*** INFORMATION SUPPLIED Section Begins ***

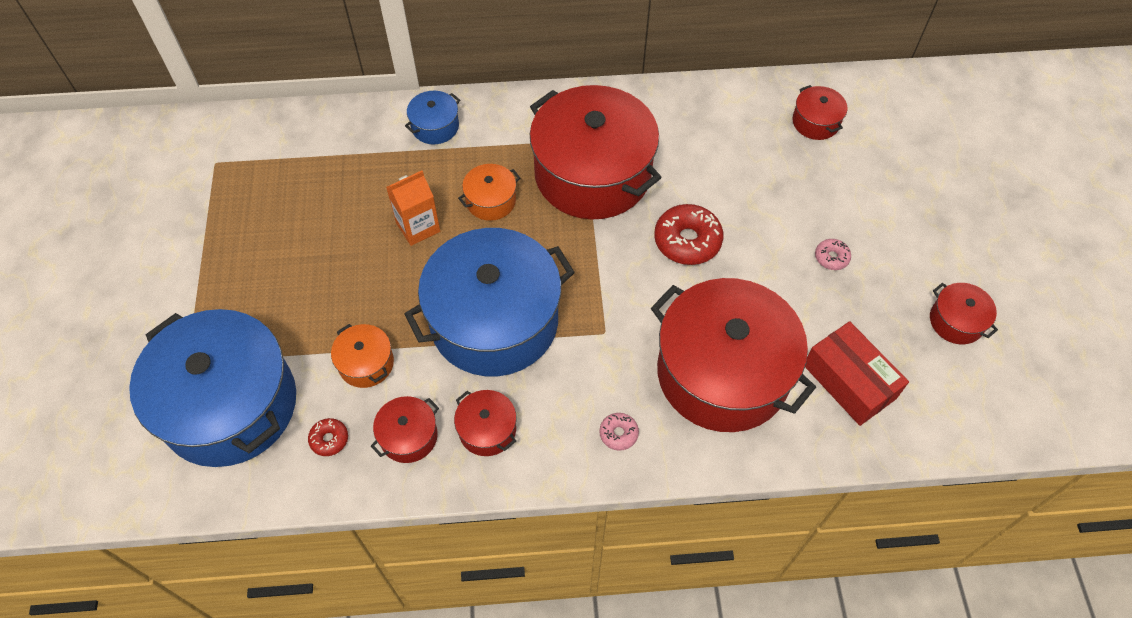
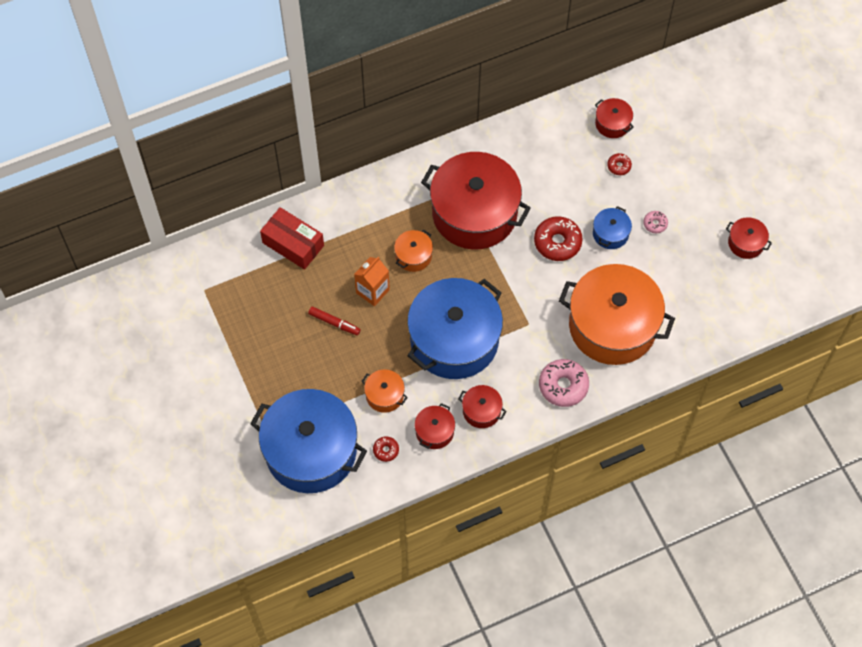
camera: 20 degrees left, 5 degrees up
blue pot [405,91,460,145] -> blue pot moved to [593,206,632,249]
pink donut [599,413,639,450] -> pink donut [539,359,589,407], size x1.95
red pot [651,278,816,432] -> orange pot [559,264,675,365]
red box [805,321,909,426] -> red box moved to [260,207,324,270]
none -> red marker [308,306,361,335]
none -> red donut [607,153,632,175]

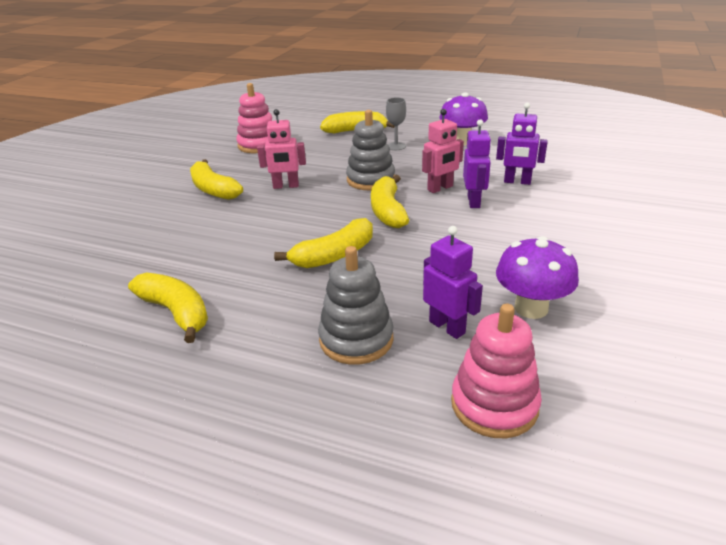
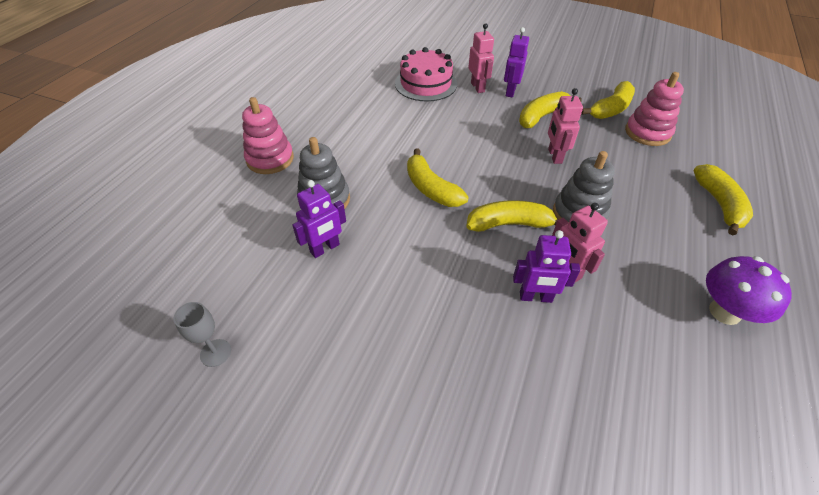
camera: 90 degrees right, 15 degrees up
yellow banana [128,272,208,343] -> yellow banana moved to [581,81,635,119]
grey goblet [386,97,406,150] -> grey goblet moved to [173,302,231,367]
pink stacking toy [451,304,542,438] -> pink stacking toy moved to [242,97,294,174]
purple robot [496,103,548,185] -> purple robot moved to [504,27,529,97]
purple mushroom [496,236,579,319] -> none
none -> pink cake [395,47,457,101]
none -> pink robot [468,23,494,93]

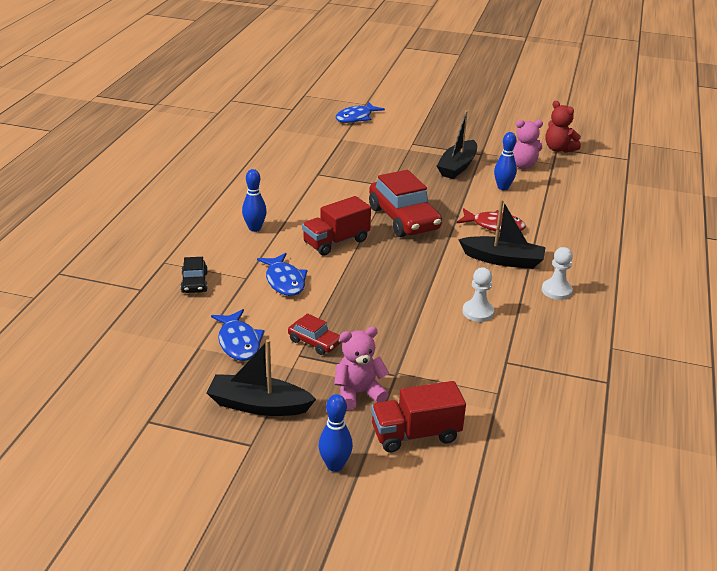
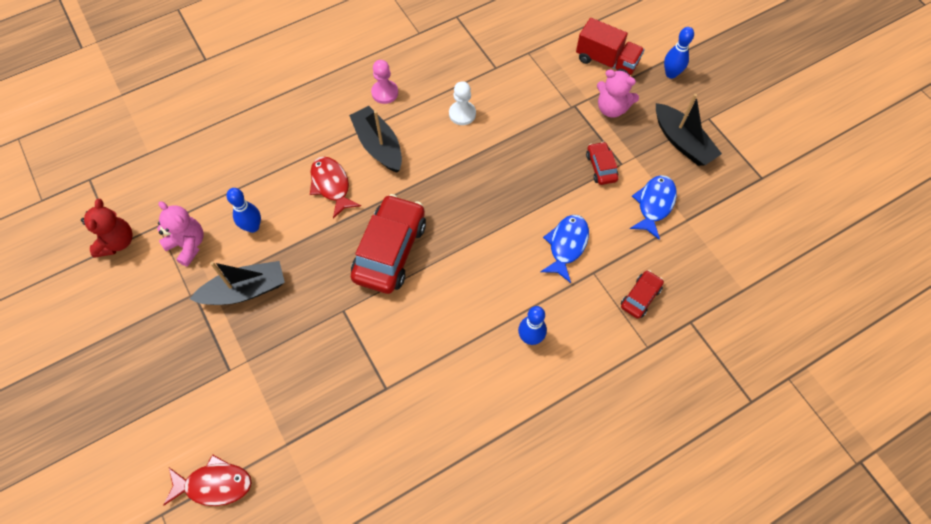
camera: 135 degrees left, 30 degrees up
black car [180,257,208,293] -> red car [621,270,664,319]
red truck [302,196,371,256] -> none
blue fish [336,102,385,123] -> red fish [164,454,252,506]
white pawn [542,247,573,300] -> pink pawn [371,60,398,104]

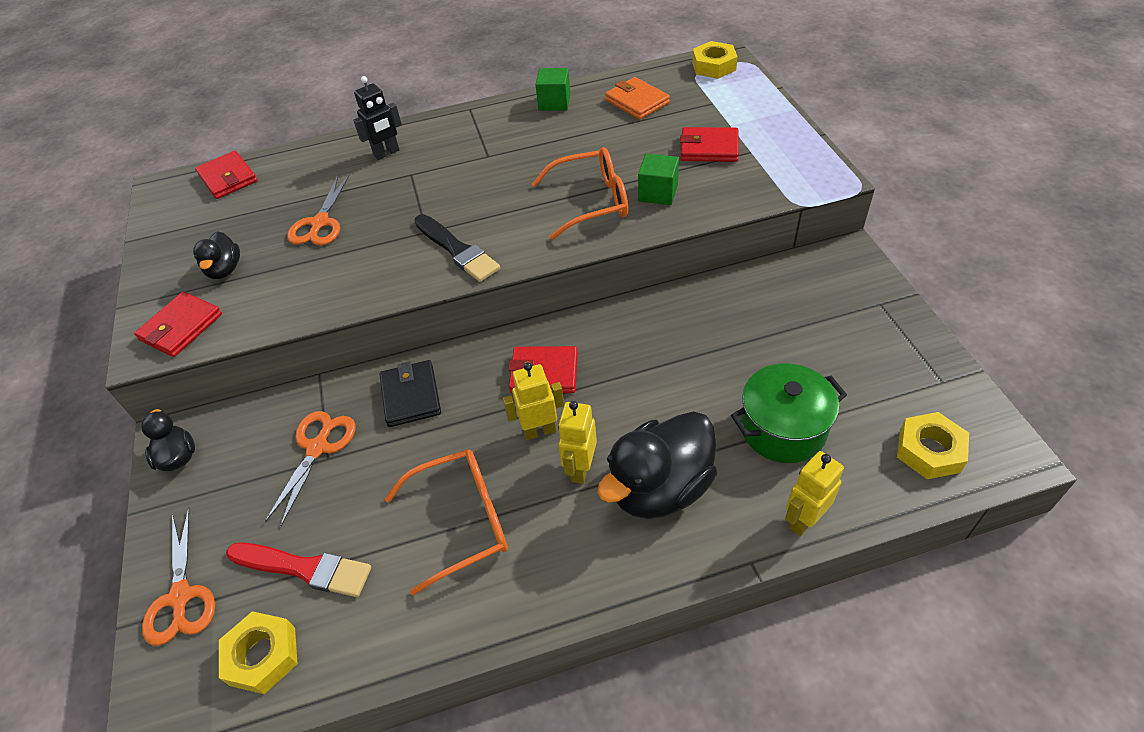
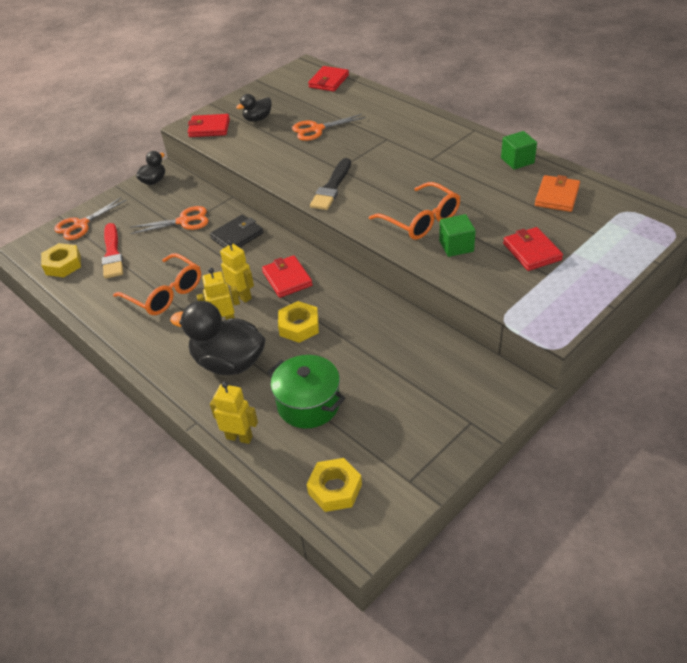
camera: 60 degrees right, 5 degrees down
black robot [353,76,402,160] -> none
yellow nut [692,41,738,79] -> yellow nut moved to [278,301,319,343]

*** INFORMATION SUPPLIED Section Ends ***

• _PROBLEM DESCRIPTION_
Using the records above, pull out each line where the word "right" occurs.

• _TASK ANSWER_
camera: 90 degrees right, 15 degrees up
camera: 60 degrees right, 5 degrees down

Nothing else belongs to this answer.